** Opening The data block **
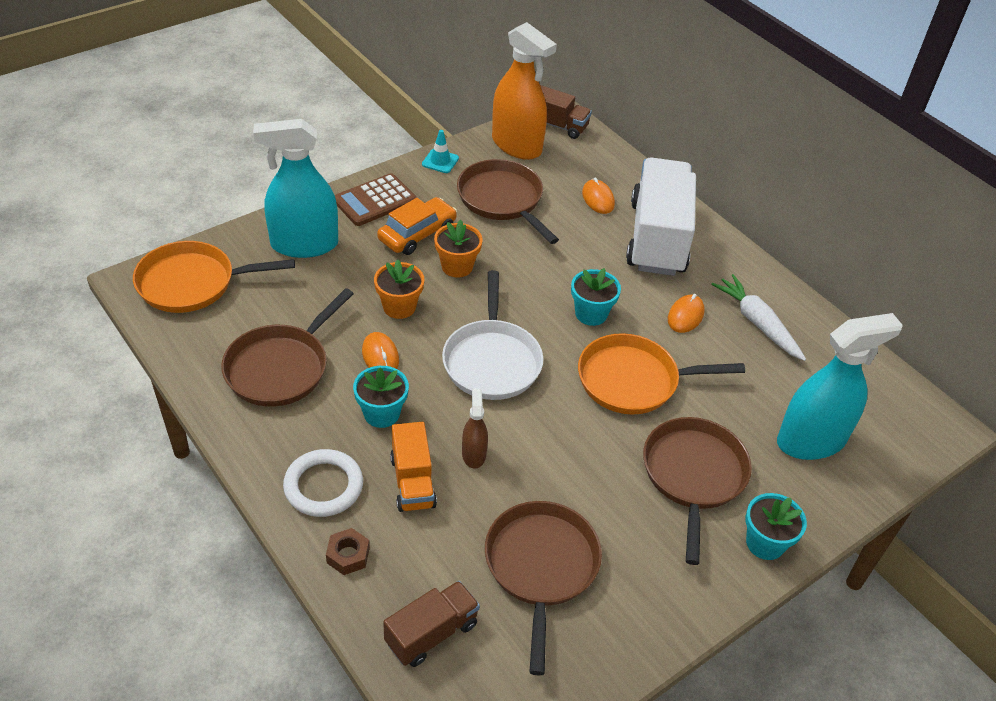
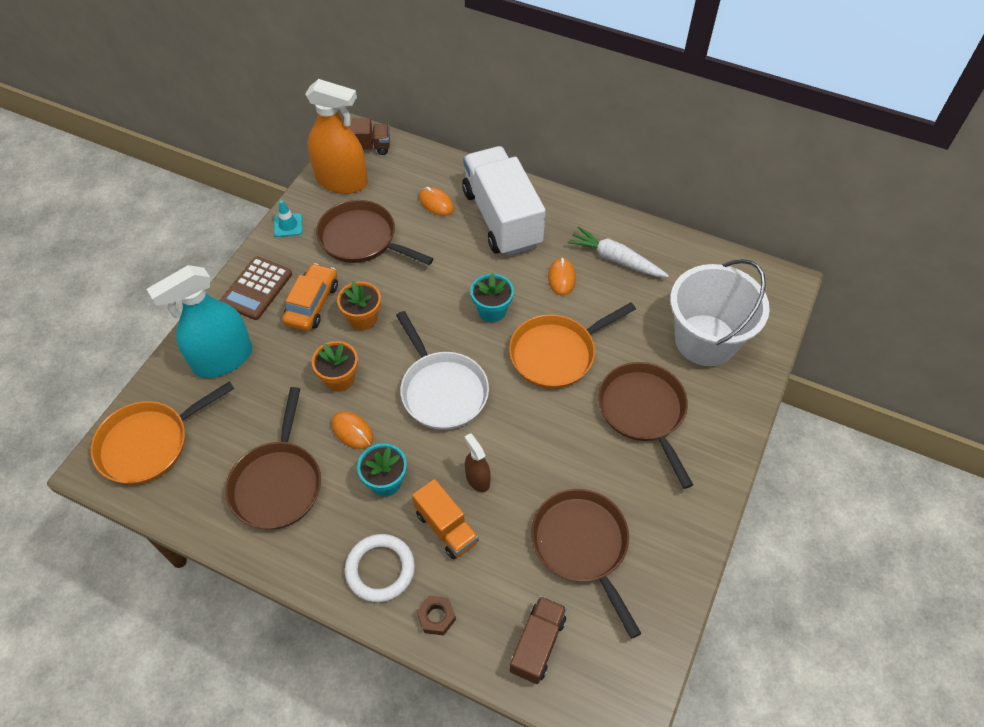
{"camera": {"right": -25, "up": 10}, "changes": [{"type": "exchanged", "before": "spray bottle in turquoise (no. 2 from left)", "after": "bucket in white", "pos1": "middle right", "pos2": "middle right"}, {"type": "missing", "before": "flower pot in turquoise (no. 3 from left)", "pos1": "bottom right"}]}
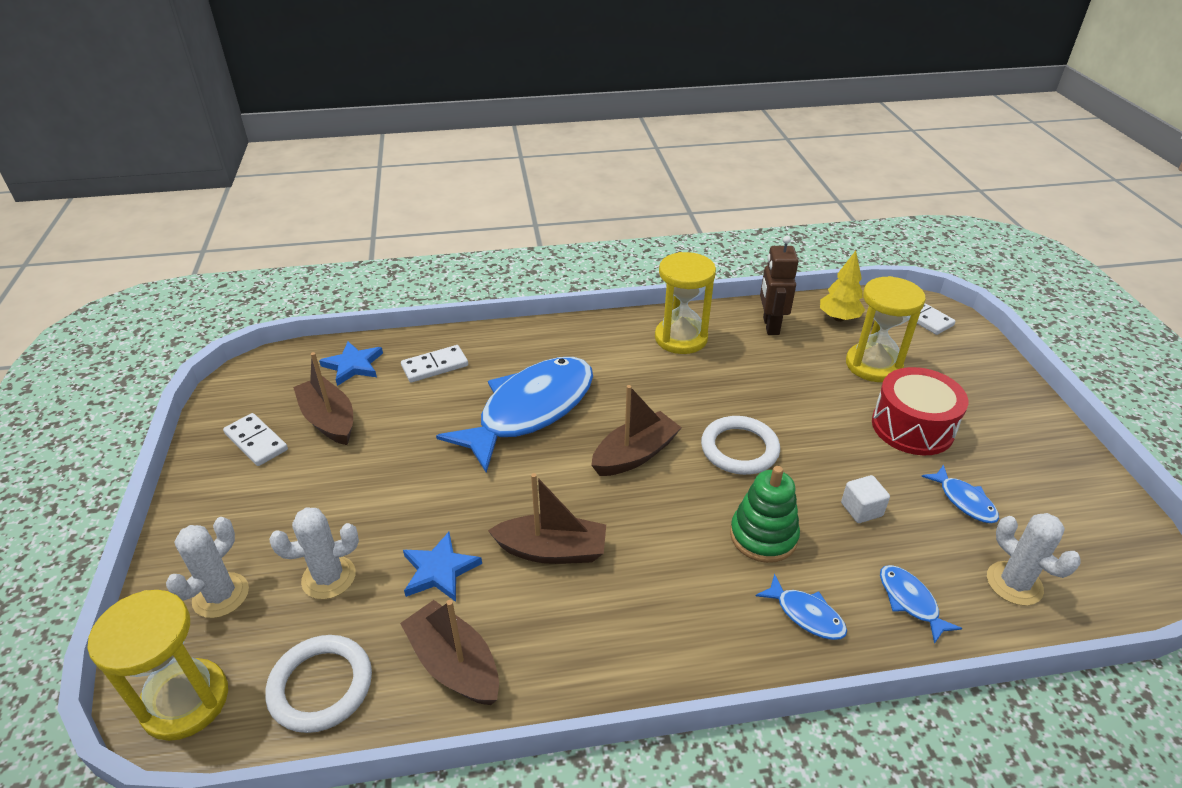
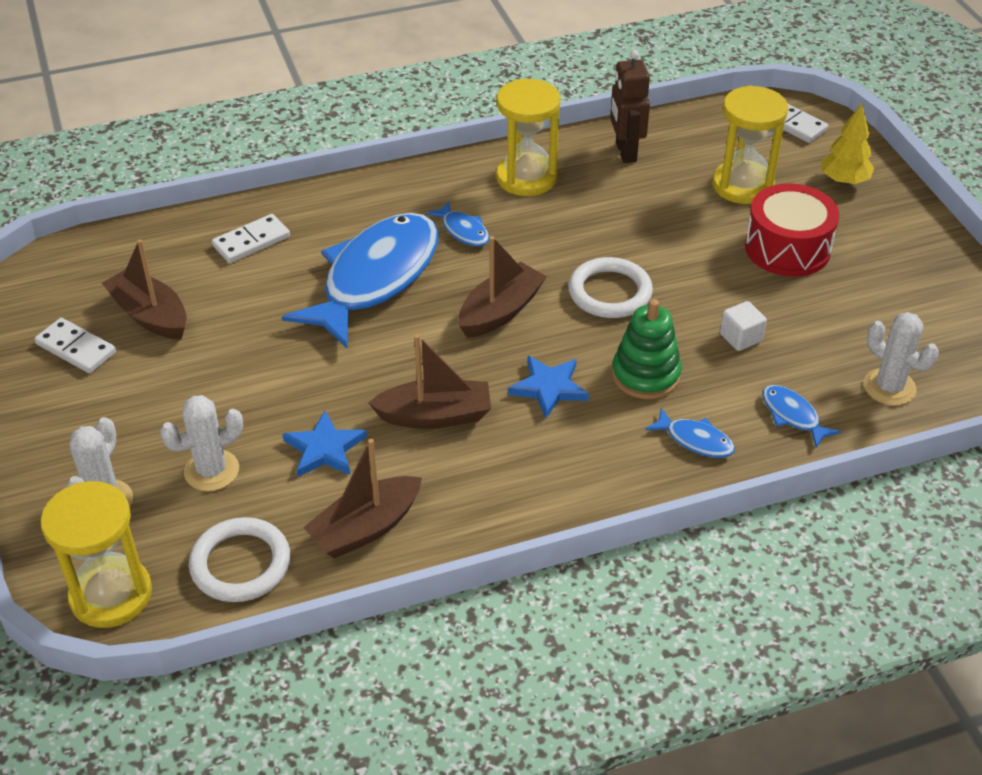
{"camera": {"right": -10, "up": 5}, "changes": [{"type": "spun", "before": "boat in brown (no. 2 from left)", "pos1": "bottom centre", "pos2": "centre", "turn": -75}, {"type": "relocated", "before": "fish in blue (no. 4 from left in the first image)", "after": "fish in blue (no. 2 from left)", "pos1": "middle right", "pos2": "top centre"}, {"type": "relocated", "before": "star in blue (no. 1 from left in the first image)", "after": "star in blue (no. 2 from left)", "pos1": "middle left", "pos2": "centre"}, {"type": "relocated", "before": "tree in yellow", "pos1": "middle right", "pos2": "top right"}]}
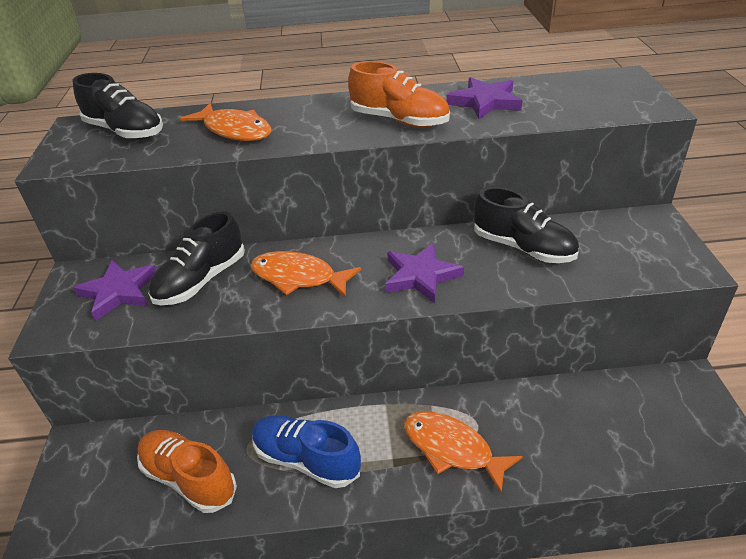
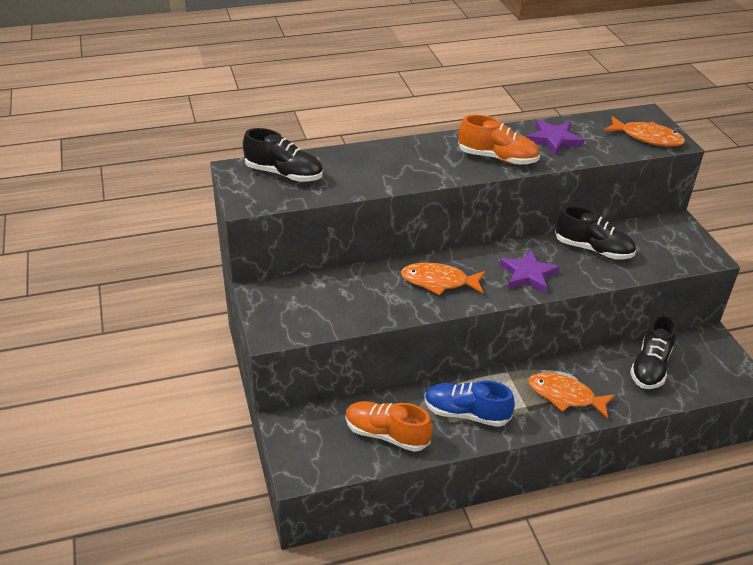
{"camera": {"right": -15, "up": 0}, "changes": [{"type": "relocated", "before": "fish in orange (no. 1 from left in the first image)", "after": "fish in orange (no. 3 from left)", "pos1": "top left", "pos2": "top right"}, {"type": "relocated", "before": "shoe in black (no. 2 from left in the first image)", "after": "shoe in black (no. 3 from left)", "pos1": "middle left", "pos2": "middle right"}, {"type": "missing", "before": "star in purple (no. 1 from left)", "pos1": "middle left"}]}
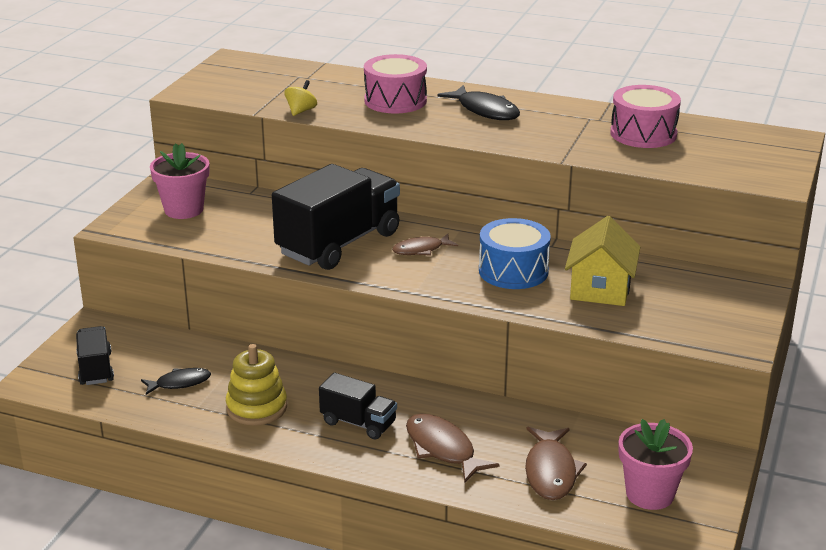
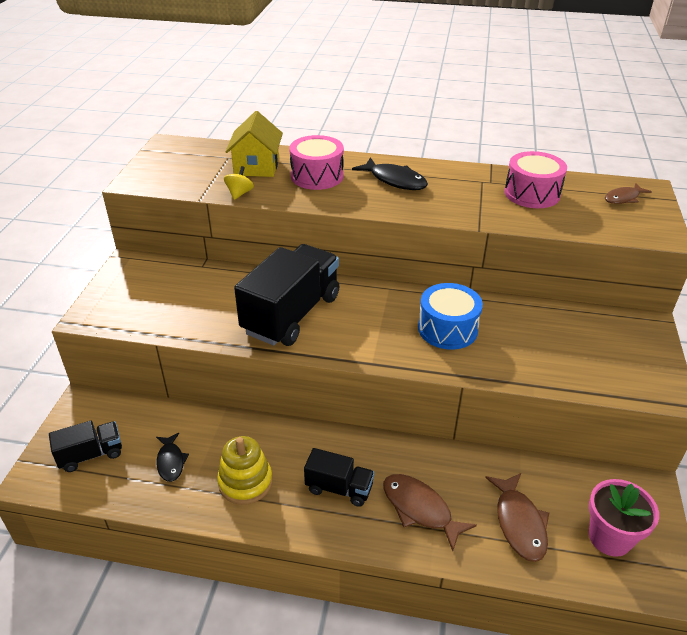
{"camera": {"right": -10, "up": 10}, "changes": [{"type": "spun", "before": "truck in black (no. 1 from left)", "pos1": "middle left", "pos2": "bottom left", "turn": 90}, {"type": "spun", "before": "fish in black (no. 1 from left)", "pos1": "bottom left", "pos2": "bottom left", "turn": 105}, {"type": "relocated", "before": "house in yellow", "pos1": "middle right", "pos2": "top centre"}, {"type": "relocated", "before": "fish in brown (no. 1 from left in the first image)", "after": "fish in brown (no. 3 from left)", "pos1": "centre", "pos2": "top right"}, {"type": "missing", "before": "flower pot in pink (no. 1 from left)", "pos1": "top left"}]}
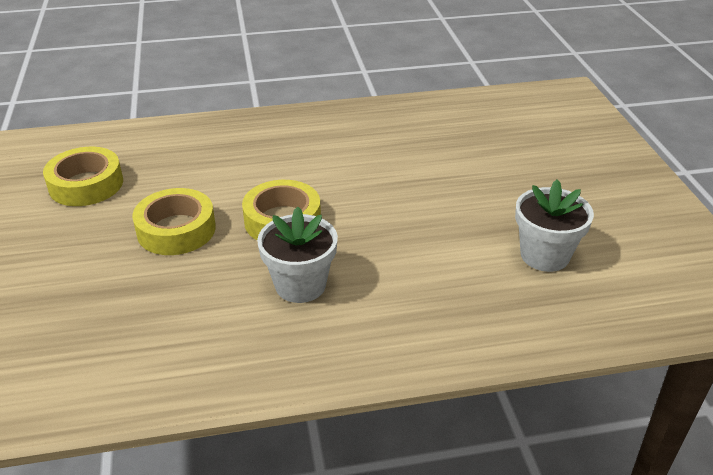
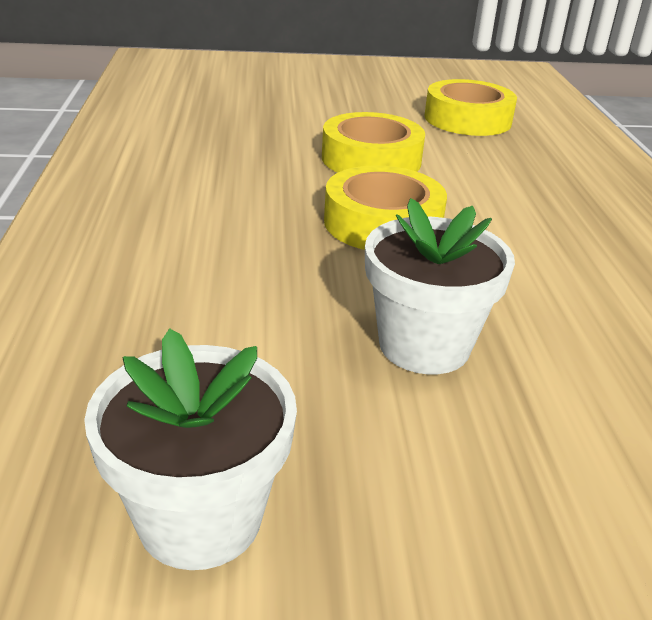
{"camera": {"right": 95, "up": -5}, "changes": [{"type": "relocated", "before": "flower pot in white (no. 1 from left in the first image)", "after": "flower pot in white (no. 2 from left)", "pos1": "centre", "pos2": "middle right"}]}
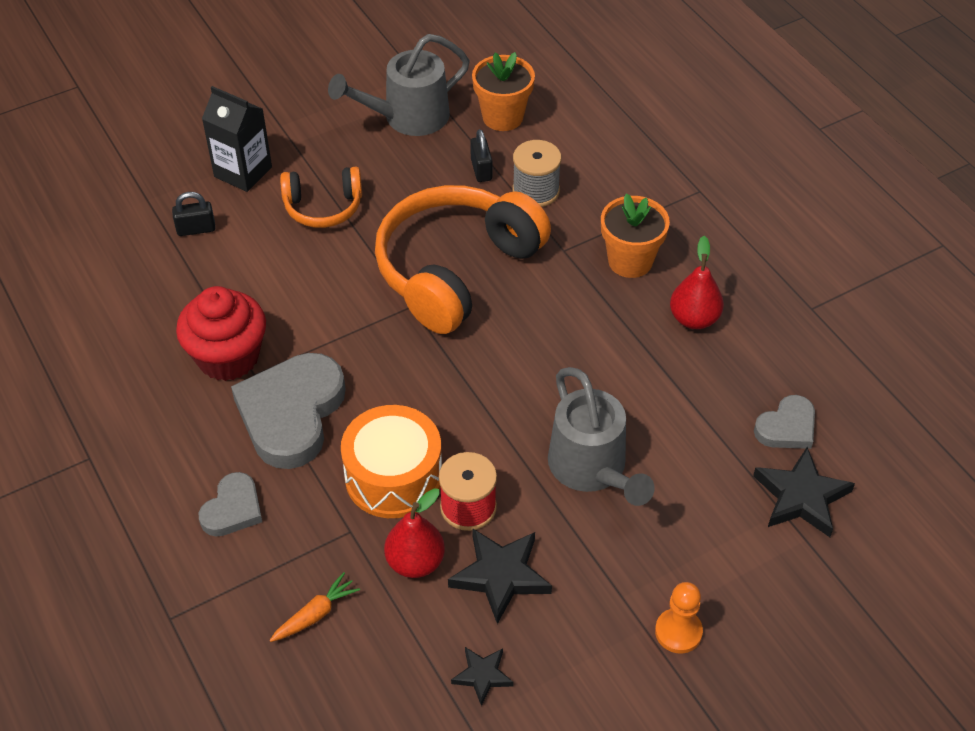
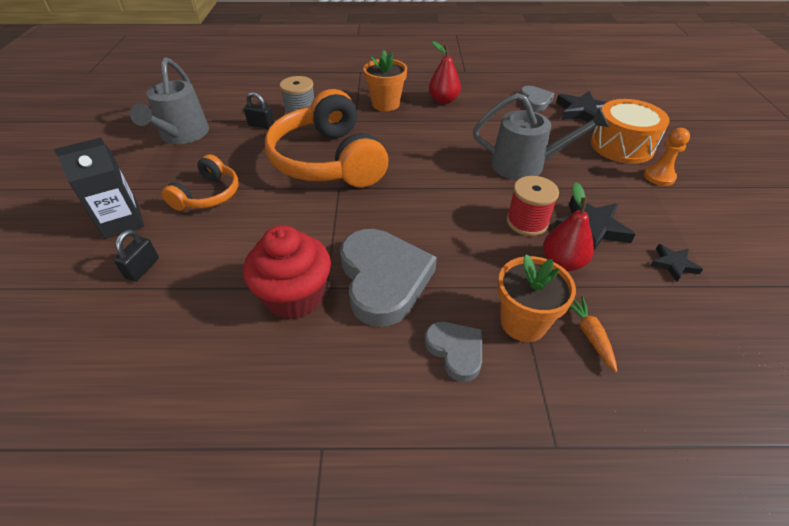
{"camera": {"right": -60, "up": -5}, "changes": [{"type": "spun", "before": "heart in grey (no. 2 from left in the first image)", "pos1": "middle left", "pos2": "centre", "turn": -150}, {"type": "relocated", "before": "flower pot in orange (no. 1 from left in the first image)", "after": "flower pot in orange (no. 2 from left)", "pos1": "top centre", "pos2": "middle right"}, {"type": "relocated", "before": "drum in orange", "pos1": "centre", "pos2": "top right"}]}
** Closing The data block **
Every record above must reappear exactly in the answer, minus its pictures.

• Solution for this task
{"camera": {"right": -25, "up": 10}, "changes": [{"type": "exchanged", "before": "spray bottle in turquoise (no. 2 from left)", "after": "bucket in white", "pos1": "middle right", "pos2": "middle right"}, {"type": "missing", "before": "flower pot in turquoise (no. 3 from left)", "pos1": "bottom right"}]}
{"camera": {"right": -10, "up": 5}, "changes": [{"type": "spun", "before": "boat in brown (no. 2 from left)", "pos1": "bottom centre", "pos2": "centre", "turn": -75}, {"type": "relocated", "before": "fish in blue (no. 4 from left in the first image)", "after": "fish in blue (no. 2 from left)", "pos1": "middle right", "pos2": "top centre"}, {"type": "relocated", "before": "star in blue (no. 1 from left in the first image)", "after": "star in blue (no. 2 from left)", "pos1": "middle left", "pos2": "centre"}, {"type": "relocated", "before": "tree in yellow", "pos1": "middle right", "pos2": "top right"}]}
{"camera": {"right": -15, "up": 0}, "changes": [{"type": "relocated", "before": "fish in orange (no. 1 from left in the first image)", "after": "fish in orange (no. 3 from left)", "pos1": "top left", "pos2": "top right"}, {"type": "relocated", "before": "shoe in black (no. 2 from left in the first image)", "after": "shoe in black (no. 3 from left)", "pos1": "middle left", "pos2": "middle right"}, {"type": "missing", "before": "star in purple (no. 1 from left)", "pos1": "middle left"}]}
{"camera": {"right": -10, "up": 10}, "changes": [{"type": "spun", "before": "truck in black (no. 1 from left)", "pos1": "middle left", "pos2": "bottom left", "turn": 90}, {"type": "spun", "before": "fish in black (no. 1 from left)", "pos1": "bottom left", "pos2": "bottom left", "turn": 105}, {"type": "relocated", "before": "house in yellow", "pos1": "middle right", "pos2": "top centre"}, {"type": "relocated", "before": "fish in brown (no. 1 from left in the first image)", "after": "fish in brown (no. 3 from left)", "pos1": "centre", "pos2": "top right"}, {"type": "missing", "before": "flower pot in pink (no. 1 from left)", "pos1": "top left"}]}
{"camera": {"right": 95, "up": -5}, "changes": [{"type": "relocated", "before": "flower pot in white (no. 1 from left in the first image)", "after": "flower pot in white (no. 2 from left)", "pos1": "centre", "pos2": "middle right"}]}
{"camera": {"right": -60, "up": -5}, "changes": [{"type": "spun", "before": "heart in grey (no. 2 from left in the first image)", "pos1": "middle left", "pos2": "centre", "turn": -150}, {"type": "relocated", "before": "flower pot in orange (no. 1 from left in the first image)", "after": "flower pot in orange (no. 2 from left)", "pos1": "top centre", "pos2": "middle right"}, {"type": "relocated", "before": "drum in orange", "pos1": "centre", "pos2": "top right"}]}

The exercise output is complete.